DIRECTION => How many lines in the rows below contain the word "tape"? Reply with the number only.

==========

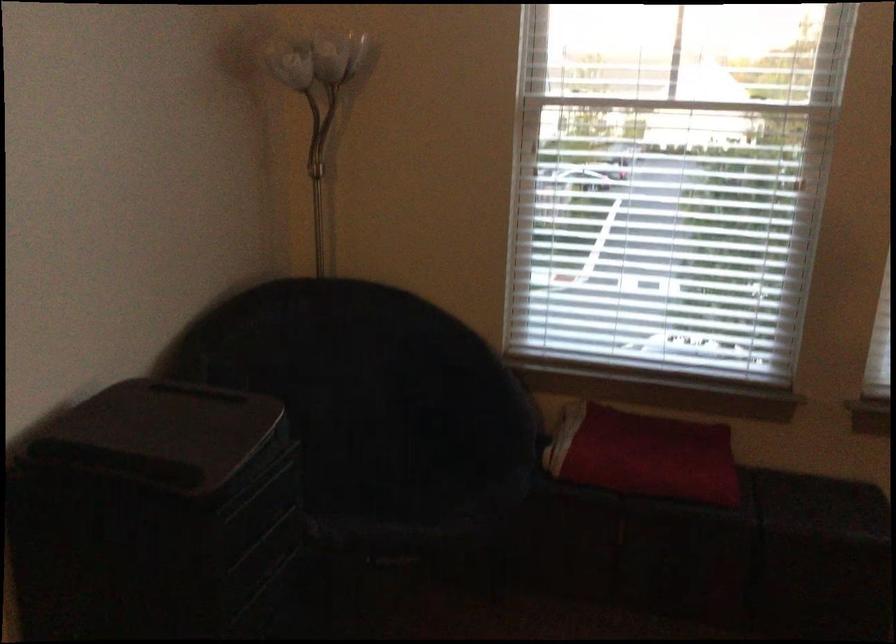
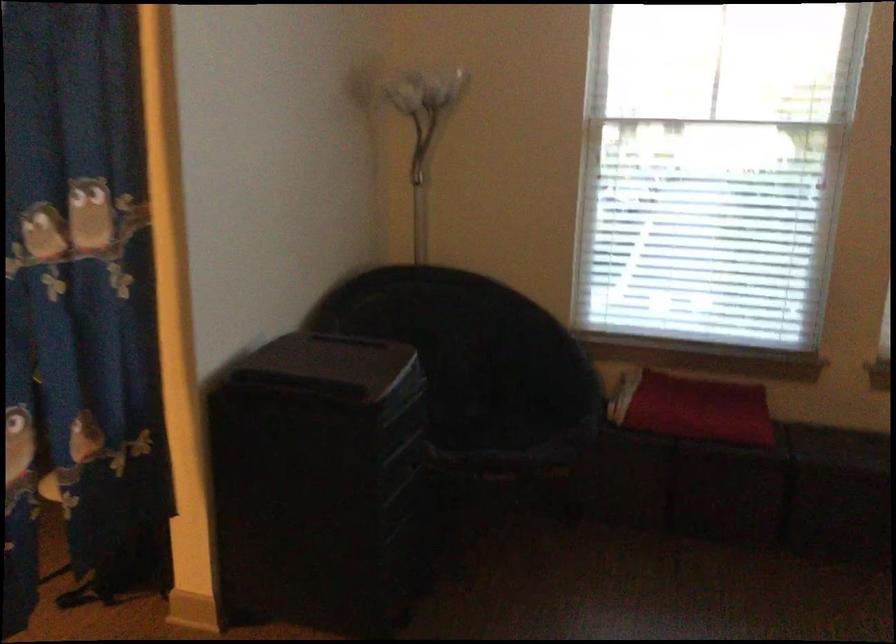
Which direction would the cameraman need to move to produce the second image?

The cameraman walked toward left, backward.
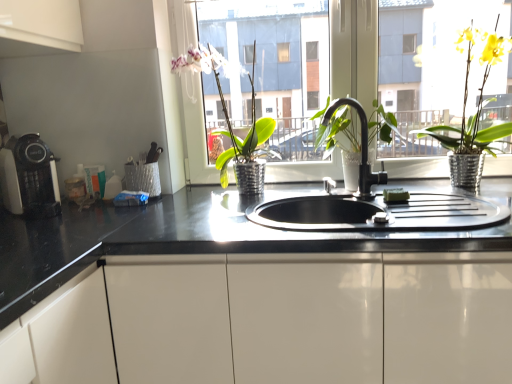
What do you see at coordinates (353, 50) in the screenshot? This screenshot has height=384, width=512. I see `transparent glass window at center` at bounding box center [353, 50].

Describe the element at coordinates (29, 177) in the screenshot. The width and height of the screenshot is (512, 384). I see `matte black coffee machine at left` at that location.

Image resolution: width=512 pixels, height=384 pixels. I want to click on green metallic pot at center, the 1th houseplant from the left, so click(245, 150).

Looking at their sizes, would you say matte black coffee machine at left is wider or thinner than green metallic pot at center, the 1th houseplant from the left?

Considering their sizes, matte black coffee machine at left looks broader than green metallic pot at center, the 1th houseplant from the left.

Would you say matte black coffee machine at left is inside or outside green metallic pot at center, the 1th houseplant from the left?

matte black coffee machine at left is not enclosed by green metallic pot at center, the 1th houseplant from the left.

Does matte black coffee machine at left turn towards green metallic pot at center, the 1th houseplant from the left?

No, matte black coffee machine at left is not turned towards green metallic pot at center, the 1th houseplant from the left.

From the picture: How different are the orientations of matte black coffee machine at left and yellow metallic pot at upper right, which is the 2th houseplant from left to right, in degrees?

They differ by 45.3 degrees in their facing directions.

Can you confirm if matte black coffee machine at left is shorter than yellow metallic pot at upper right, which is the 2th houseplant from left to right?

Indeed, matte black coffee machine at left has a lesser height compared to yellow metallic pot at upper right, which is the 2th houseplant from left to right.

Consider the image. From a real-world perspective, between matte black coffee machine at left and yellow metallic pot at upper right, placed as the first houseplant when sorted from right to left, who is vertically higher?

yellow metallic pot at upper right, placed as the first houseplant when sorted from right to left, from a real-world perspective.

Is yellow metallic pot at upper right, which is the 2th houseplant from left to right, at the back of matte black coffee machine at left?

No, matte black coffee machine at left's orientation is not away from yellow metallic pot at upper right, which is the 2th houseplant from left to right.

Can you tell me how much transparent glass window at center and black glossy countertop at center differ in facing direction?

==========

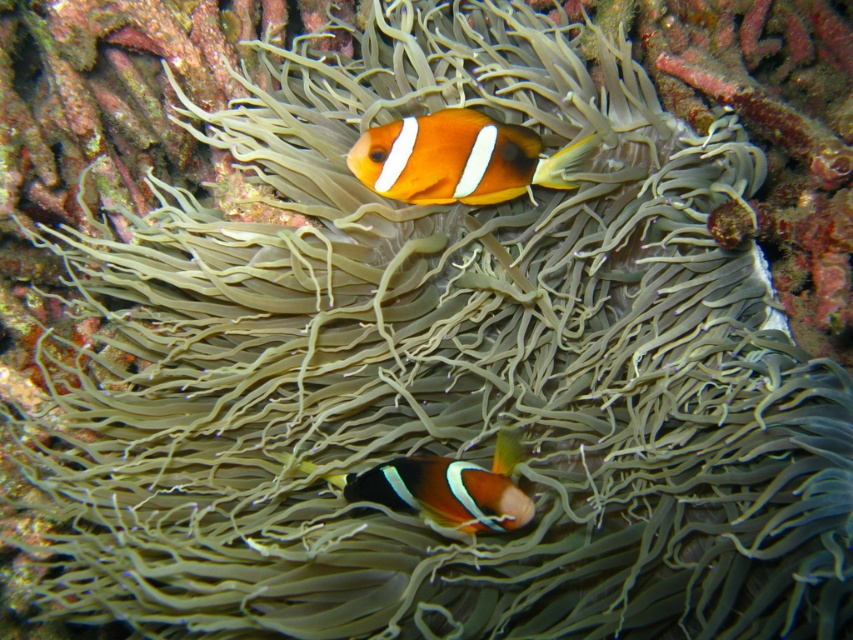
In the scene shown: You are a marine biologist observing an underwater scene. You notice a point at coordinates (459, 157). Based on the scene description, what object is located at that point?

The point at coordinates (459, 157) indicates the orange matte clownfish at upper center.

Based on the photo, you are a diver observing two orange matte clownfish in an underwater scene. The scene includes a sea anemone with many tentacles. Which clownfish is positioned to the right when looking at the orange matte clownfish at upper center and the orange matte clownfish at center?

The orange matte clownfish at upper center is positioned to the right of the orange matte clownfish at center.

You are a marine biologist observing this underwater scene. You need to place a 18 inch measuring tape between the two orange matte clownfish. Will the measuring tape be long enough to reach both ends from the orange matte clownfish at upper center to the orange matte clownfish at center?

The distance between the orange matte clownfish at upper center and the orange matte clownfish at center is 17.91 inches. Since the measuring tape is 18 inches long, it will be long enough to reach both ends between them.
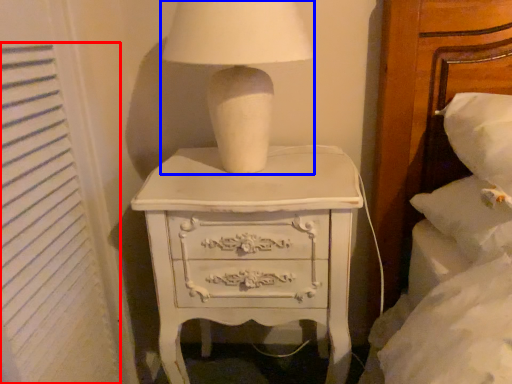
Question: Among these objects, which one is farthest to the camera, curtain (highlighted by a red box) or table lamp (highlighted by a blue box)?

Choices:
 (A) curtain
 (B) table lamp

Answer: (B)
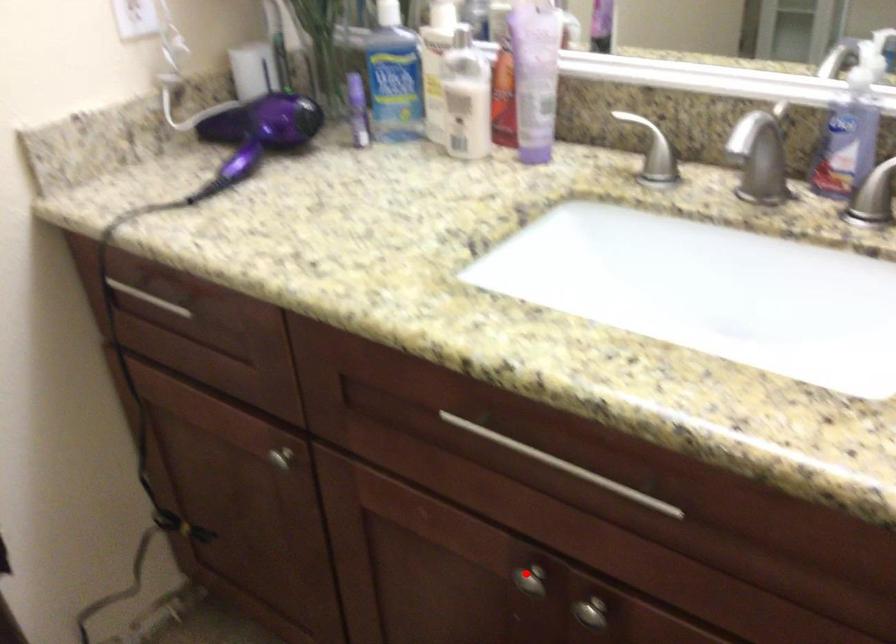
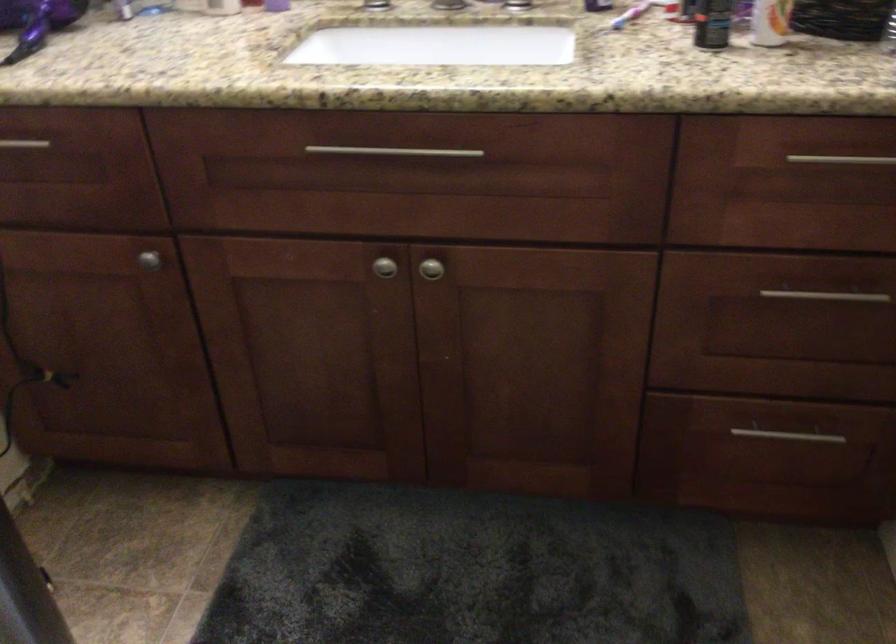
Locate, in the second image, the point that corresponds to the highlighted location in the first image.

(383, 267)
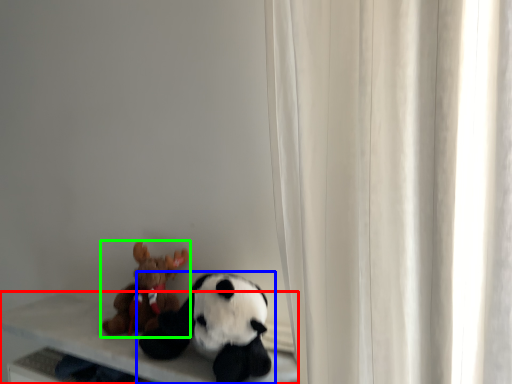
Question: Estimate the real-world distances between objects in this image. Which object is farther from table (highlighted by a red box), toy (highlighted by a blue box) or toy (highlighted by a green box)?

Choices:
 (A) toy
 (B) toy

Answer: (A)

==========

FINISHED TASK => 2